**Requirement**
Below is a block of entries, which should be copied verbatim apart from the pictures.
****************************************
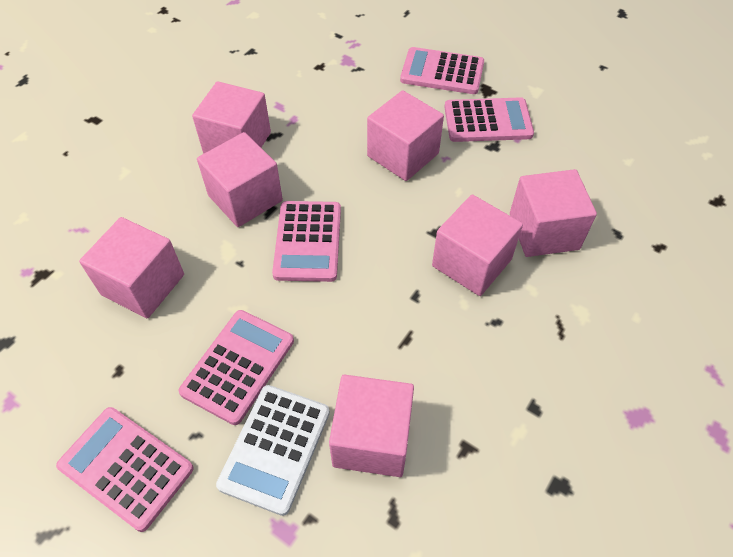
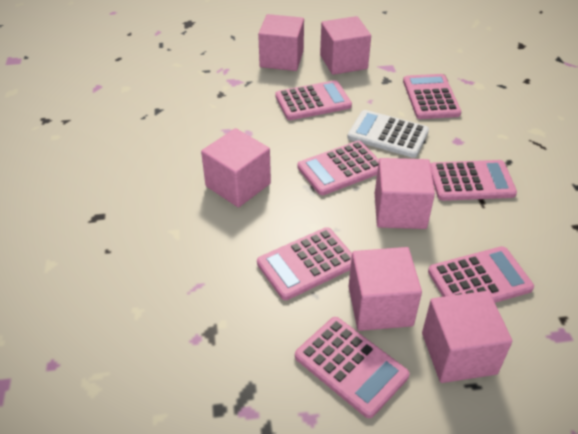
pink calculator: 5 -> 7
pink cube: 7 -> 6

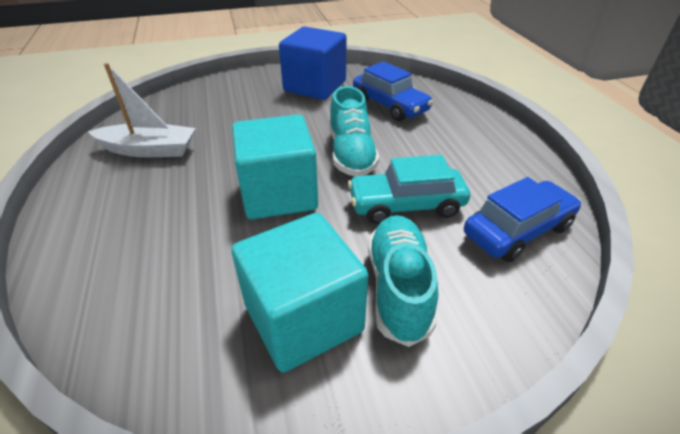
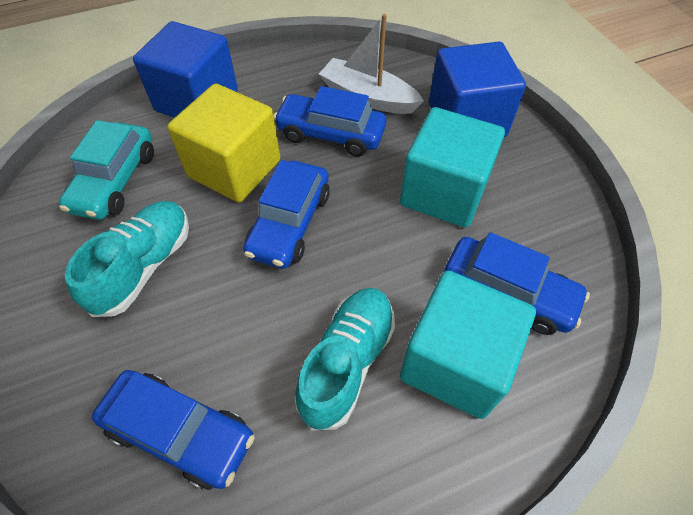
blue car: 2 -> 4
blue cube: 1 -> 2
yellow cube: 0 -> 1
****************************************
**The completed task**
pink calculator: 5 -> 7
pink cube: 7 -> 6

blue car: 2 -> 4
blue cube: 1 -> 2
yellow cube: 0 -> 1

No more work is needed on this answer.